### SUPPLIED INFORMATION ###
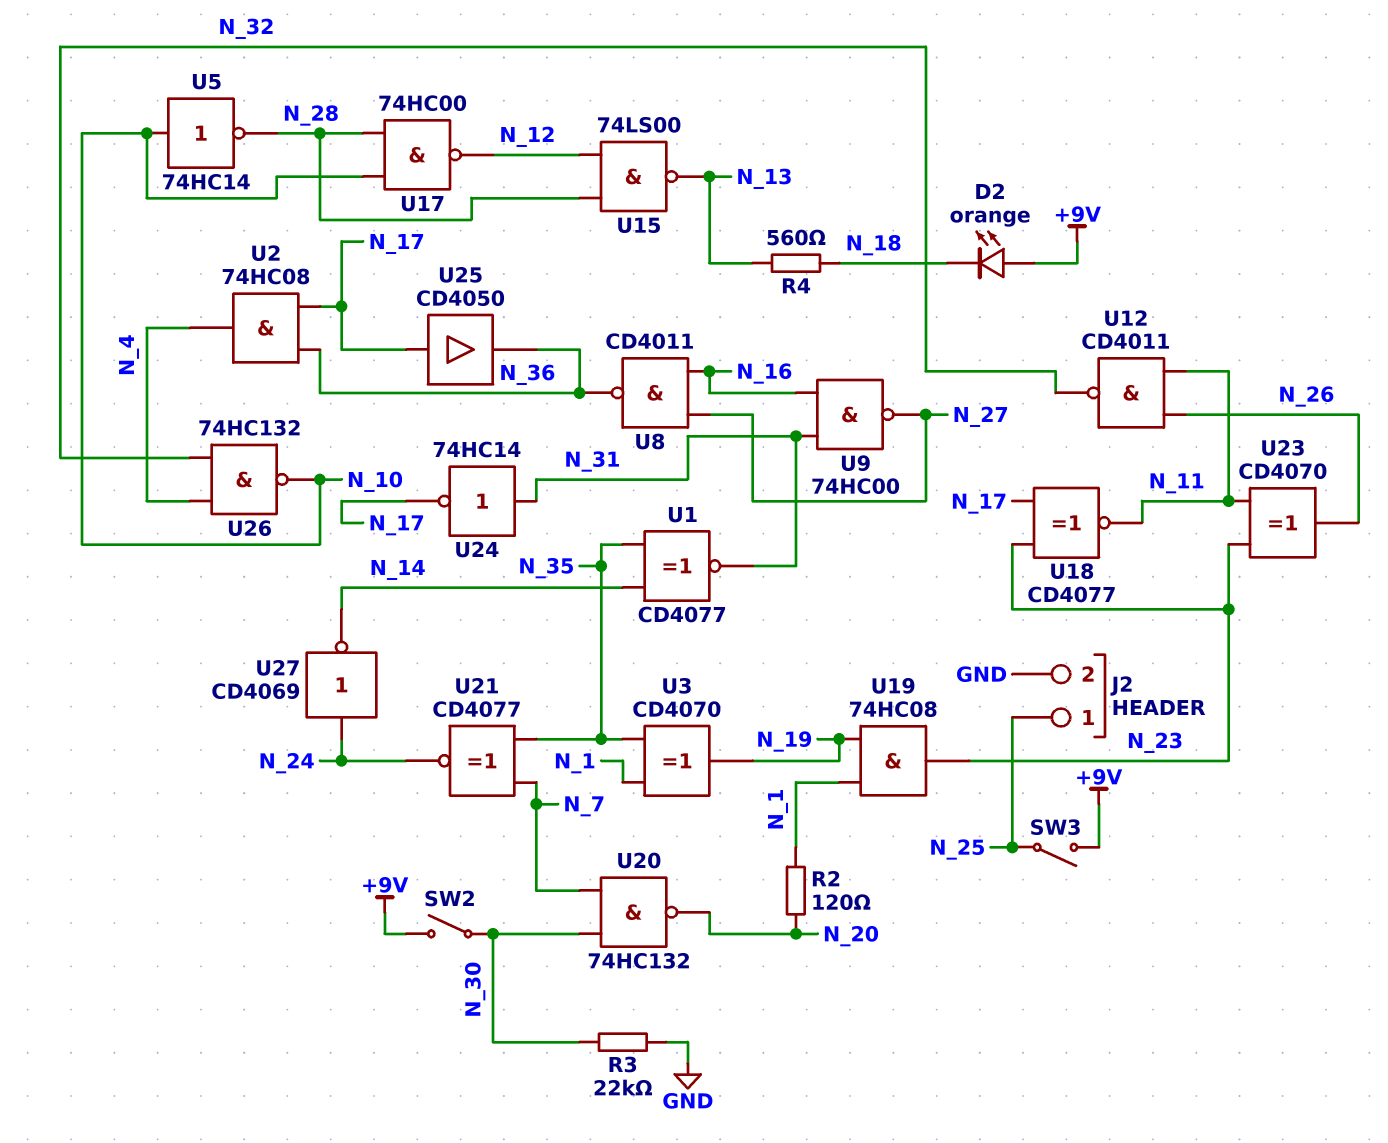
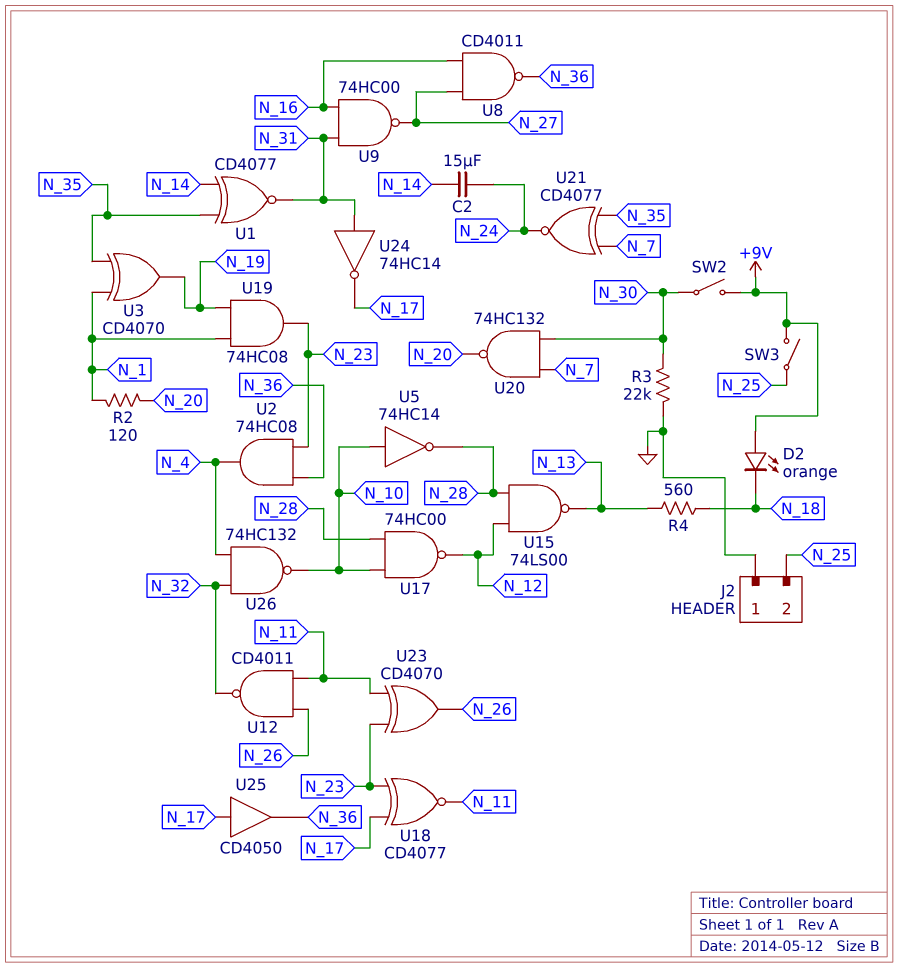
C2: none -> 15uF (N_14, N_24)
J2 pin 1: N_25 -> GND
J2 pin 2: GND -> N_25
U2: AND 74HC08 (in N_17, in N_36, out N_4) -> AND 74HC08 (in N_23, in N_36, out N_4)
U27: NOT CD4069 (in N_24, out N_14) -> none

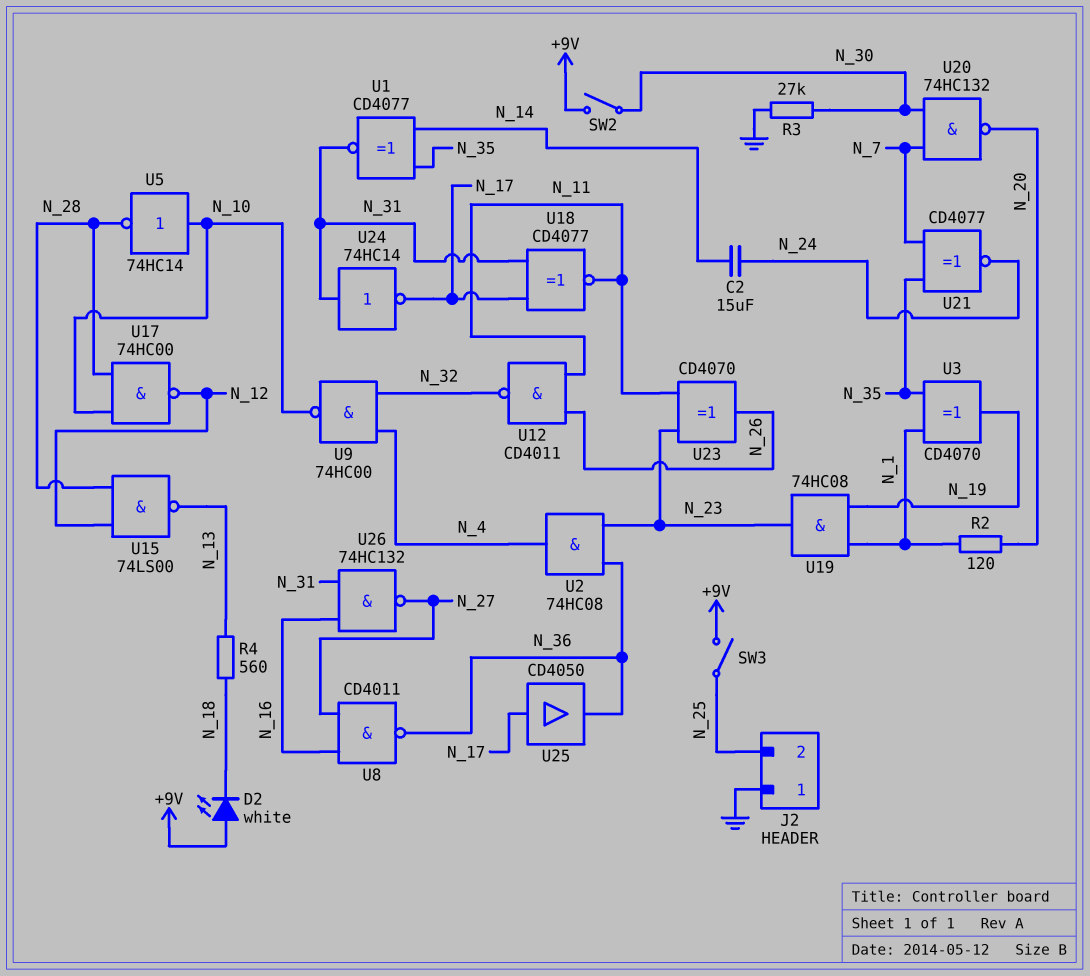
D2: LED orange (A +9V, K N_18) -> LED white (A +9V, K N_18)
R3: 22k (GND, N_30) -> 27k (GND, N_30)
U9: NAND 74HC00 (in N_16, in N_31, out N_27) -> NAND 74HC00 (in N_4, in N_32, out N_10)
U18: XNOR CD4077 (in N_17, in N_23, out N_11) -> XNOR CD4077 (in N_17, in N_31, out N_11)
U26: NAND 74HC132 (in N_4, in N_32, out N_10) -> NAND 74HC132 (in N_16, in N_31, out N_27)

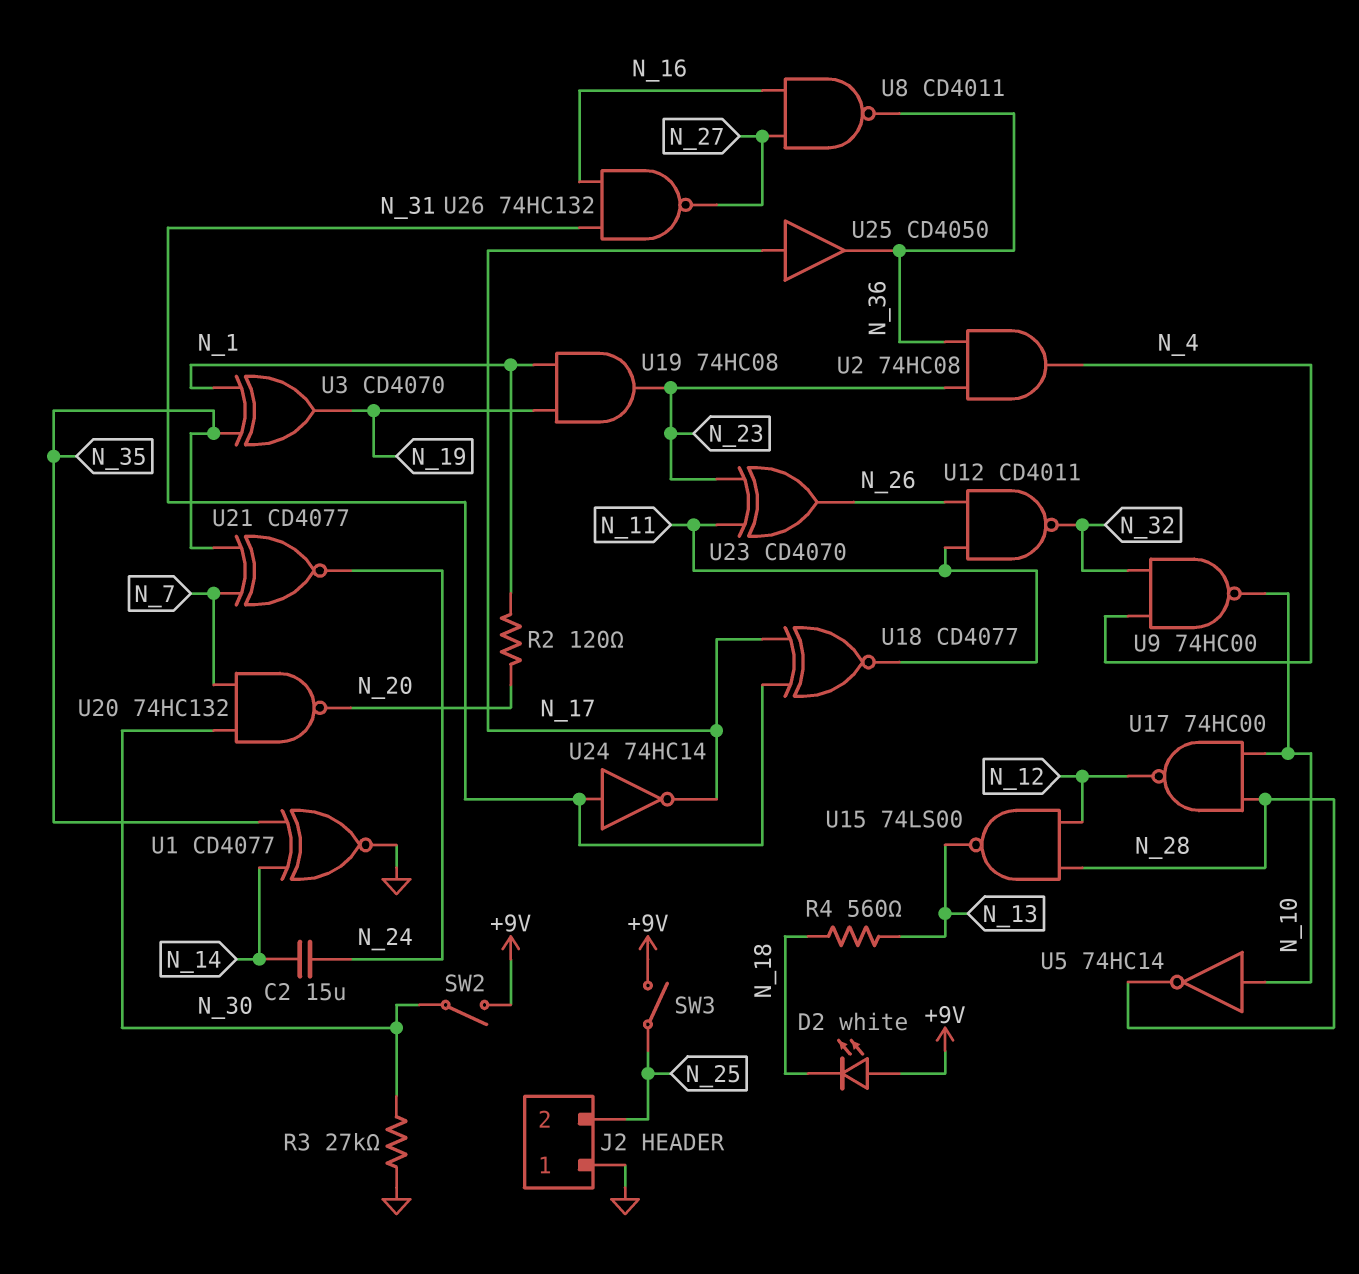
U1: XNOR CD4077 (in N_14, in N_35, out N_31) -> XNOR CD4077 (in N_14, in N_35, out GND)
###
**ACTION ITEM**
Copy out, without any pictures, the lines of the records above from the one containing "U9: NAND 74HC00" through the final line, both ends included.

**WRITTEN ANSWER**
U9: NAND 74HC00 (in N_16, in N_31, out N_27) -> NAND 74HC00 (in N_4, in N_32, out N_10)
U18: XNOR CD4077 (in N_17, in N_23, out N_11) -> XNOR CD4077 (in N_17, in N_31, out N_11)
U26: NAND 74HC132 (in N_4, in N_32, out N_10) -> NAND 74HC132 (in N_16, in N_31, out N_27)

U1: XNOR CD4077 (in N_14, in N_35, out N_31) -> XNOR CD4077 (in N_14, in N_35, out GND)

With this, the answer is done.